▶ What you will do
Each line holding the string "camera" is to be copied from the data.

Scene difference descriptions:
- - -

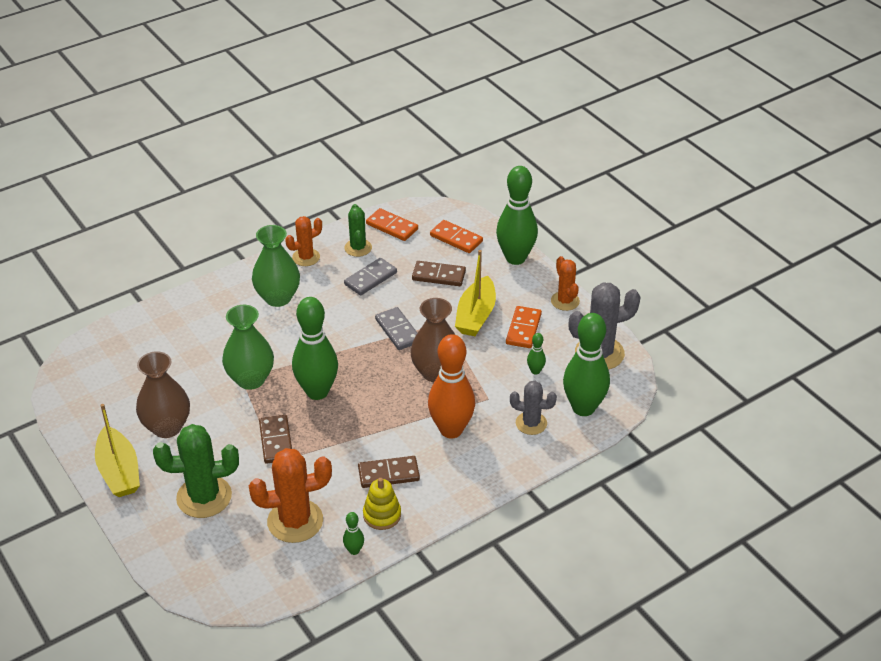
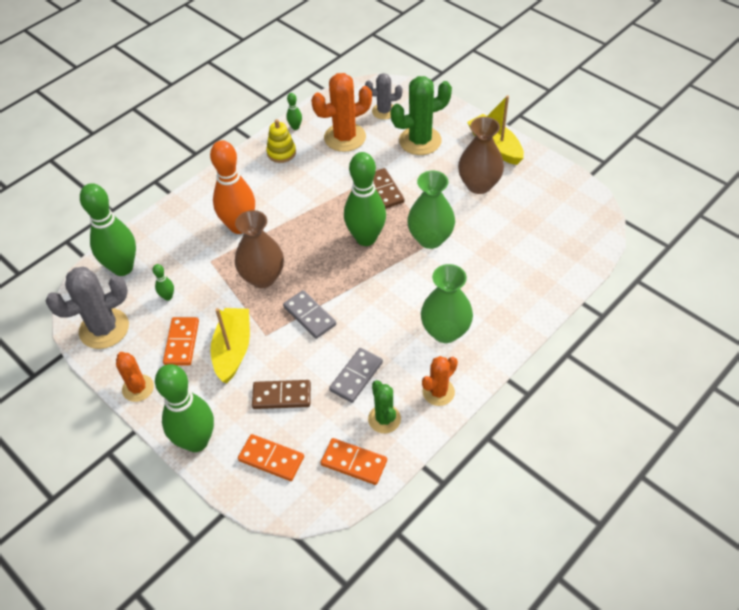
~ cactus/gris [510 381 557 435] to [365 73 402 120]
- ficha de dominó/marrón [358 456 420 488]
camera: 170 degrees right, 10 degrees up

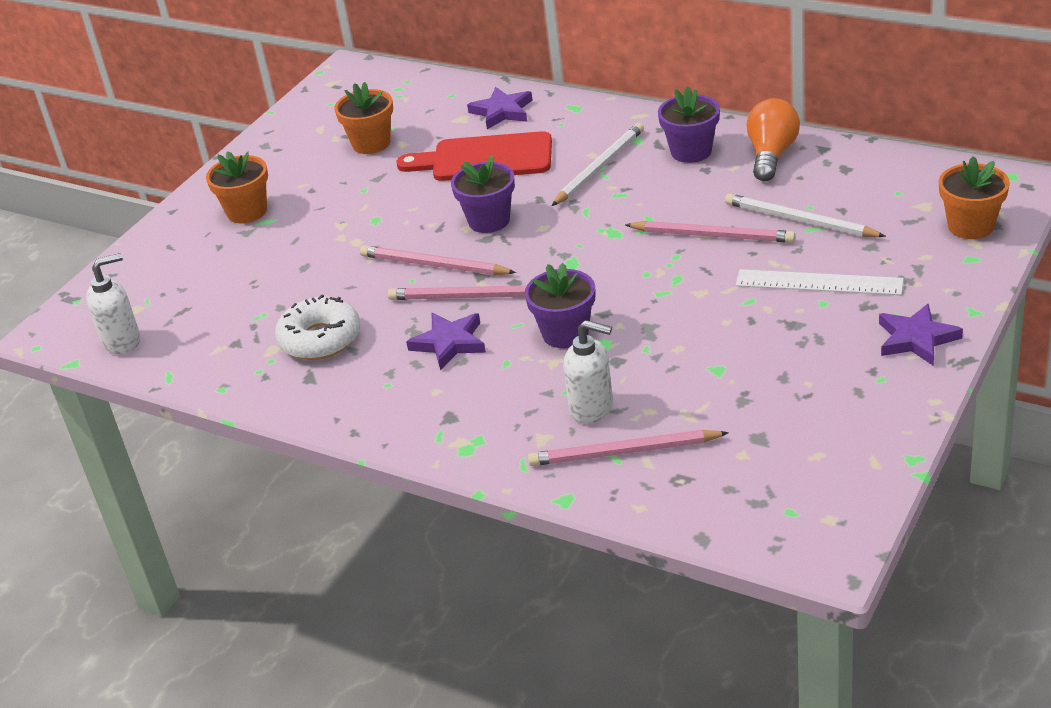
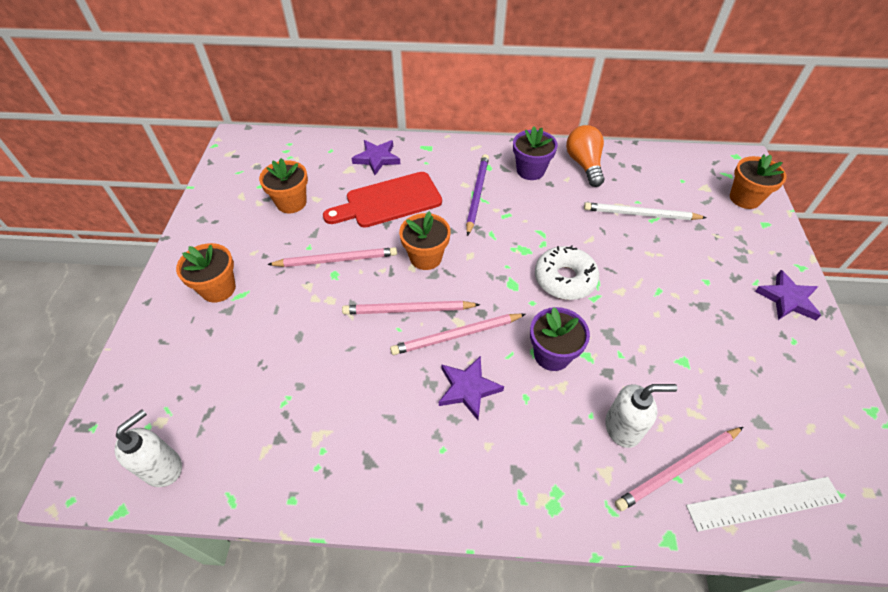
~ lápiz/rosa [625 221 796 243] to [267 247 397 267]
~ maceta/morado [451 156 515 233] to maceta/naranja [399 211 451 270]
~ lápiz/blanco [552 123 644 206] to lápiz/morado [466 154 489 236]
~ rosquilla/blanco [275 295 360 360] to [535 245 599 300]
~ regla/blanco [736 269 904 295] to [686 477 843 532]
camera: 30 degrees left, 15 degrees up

- - -

▶ Written response
camera: 170 degrees right, 10 degrees up
camera: 30 degrees left, 15 degrees up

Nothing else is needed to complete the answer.